* **EXERCISE GOAL**: Transcribe the records in full; omit images.

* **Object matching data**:

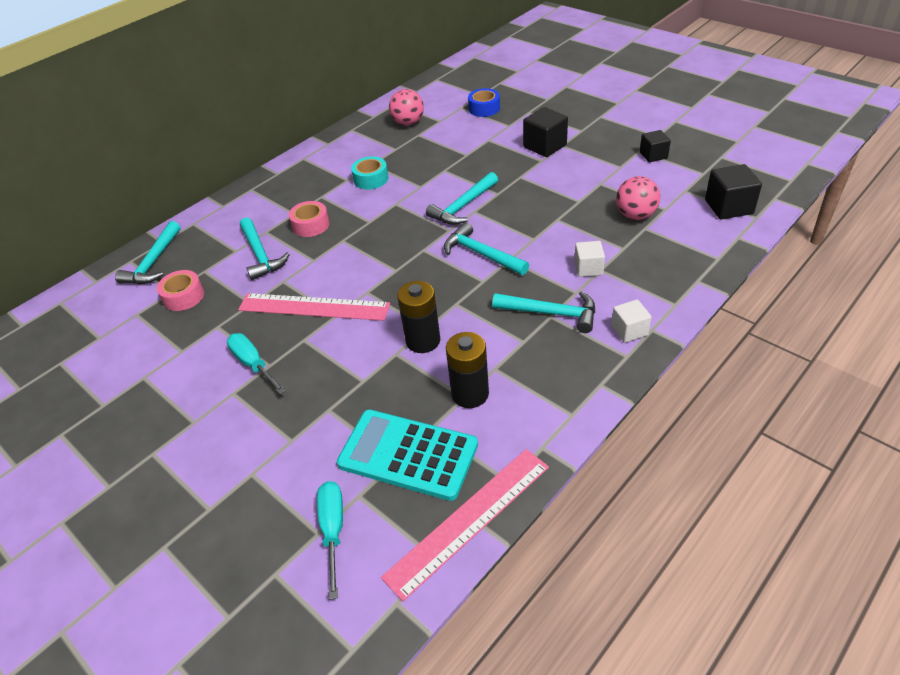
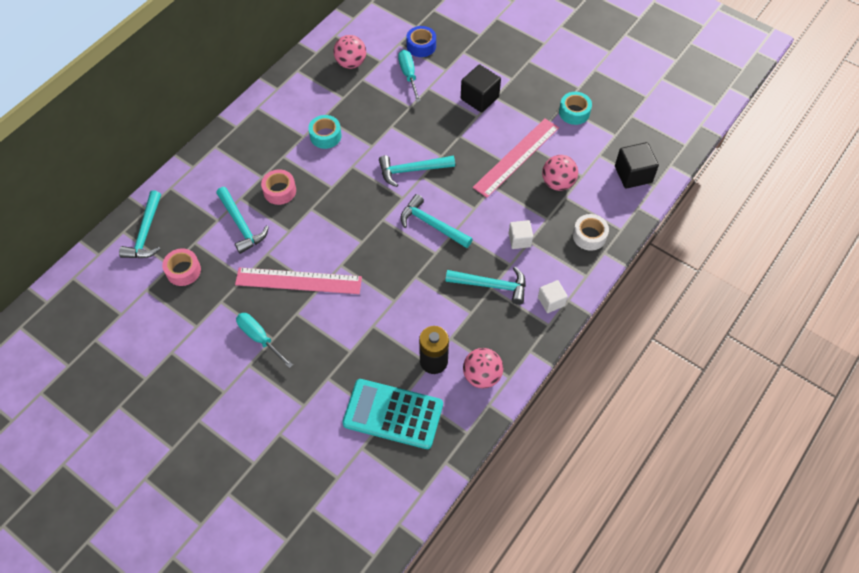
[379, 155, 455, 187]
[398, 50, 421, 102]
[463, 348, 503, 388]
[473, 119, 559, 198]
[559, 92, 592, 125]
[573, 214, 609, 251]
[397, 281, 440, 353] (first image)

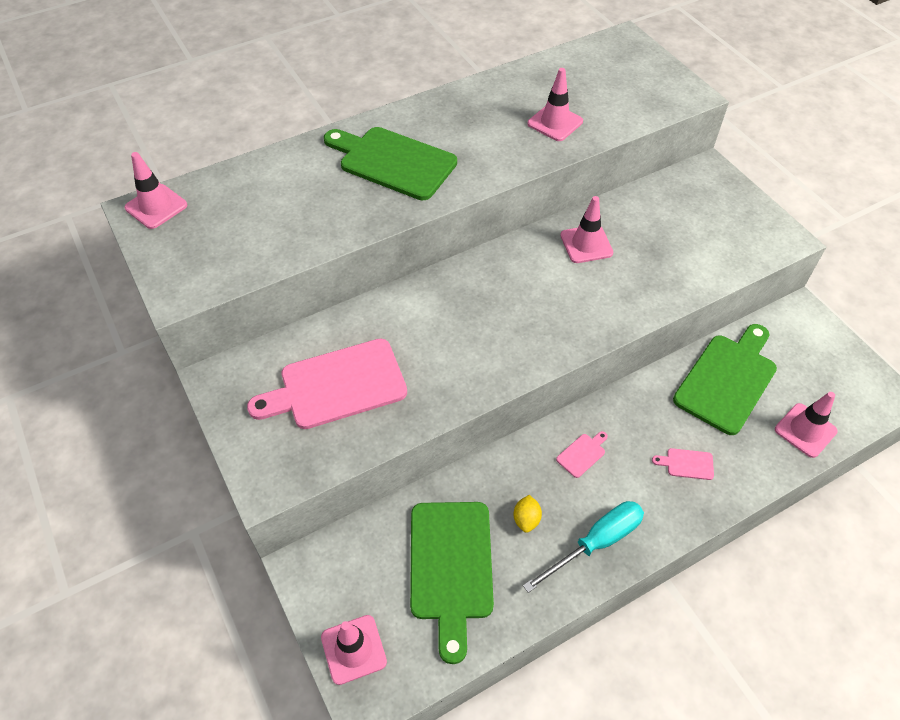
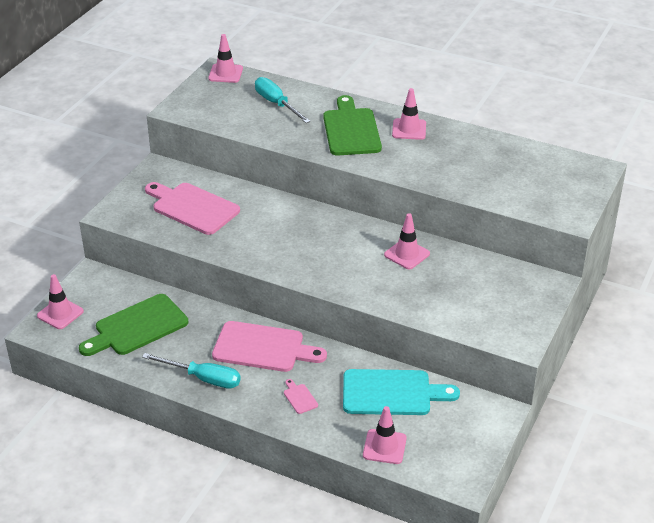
[212, 321, 327, 372]
[255, 77, 311, 123]
[343, 369, 460, 415]
[392, 88, 426, 140]
[513, 495, 542, 533] (first image)

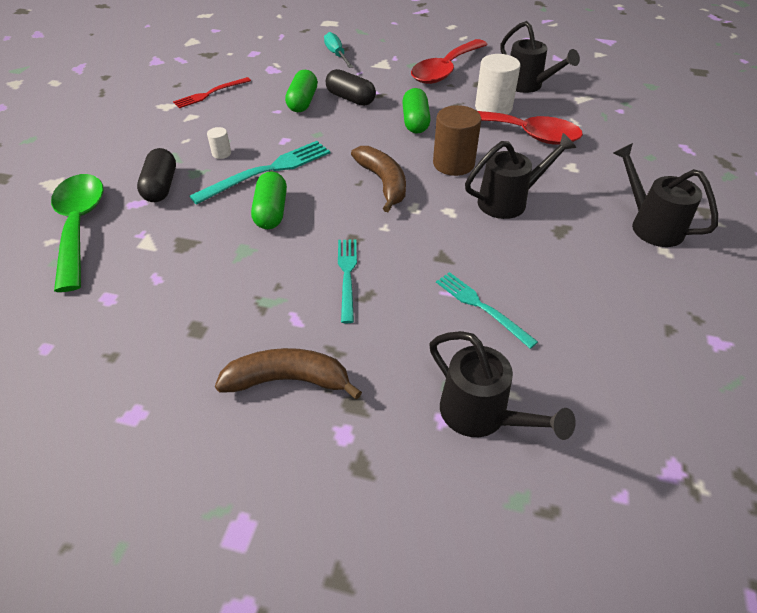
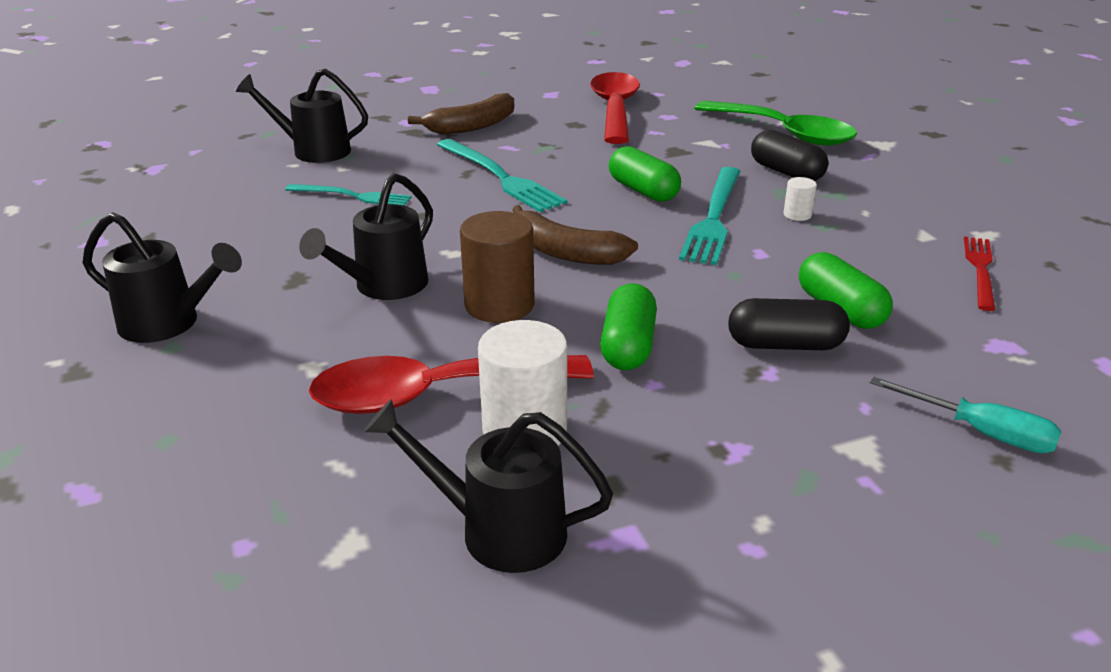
[437, 139, 567, 212]
[590, 72, 640, 144]
[600, 283, 657, 370]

* **ANSWER BELOW**:
[379, 155, 455, 187]
[398, 50, 421, 102]
[463, 348, 503, 388]
[473, 119, 559, 198]
[559, 92, 592, 125]
[573, 214, 609, 251]
[397, 281, 440, 353] (first image)

[212, 321, 327, 372]
[255, 77, 311, 123]
[343, 369, 460, 415]
[392, 88, 426, 140]
[513, 495, 542, 533] (first image)

[437, 139, 567, 212]
[590, 72, 640, 144]
[600, 283, 657, 370]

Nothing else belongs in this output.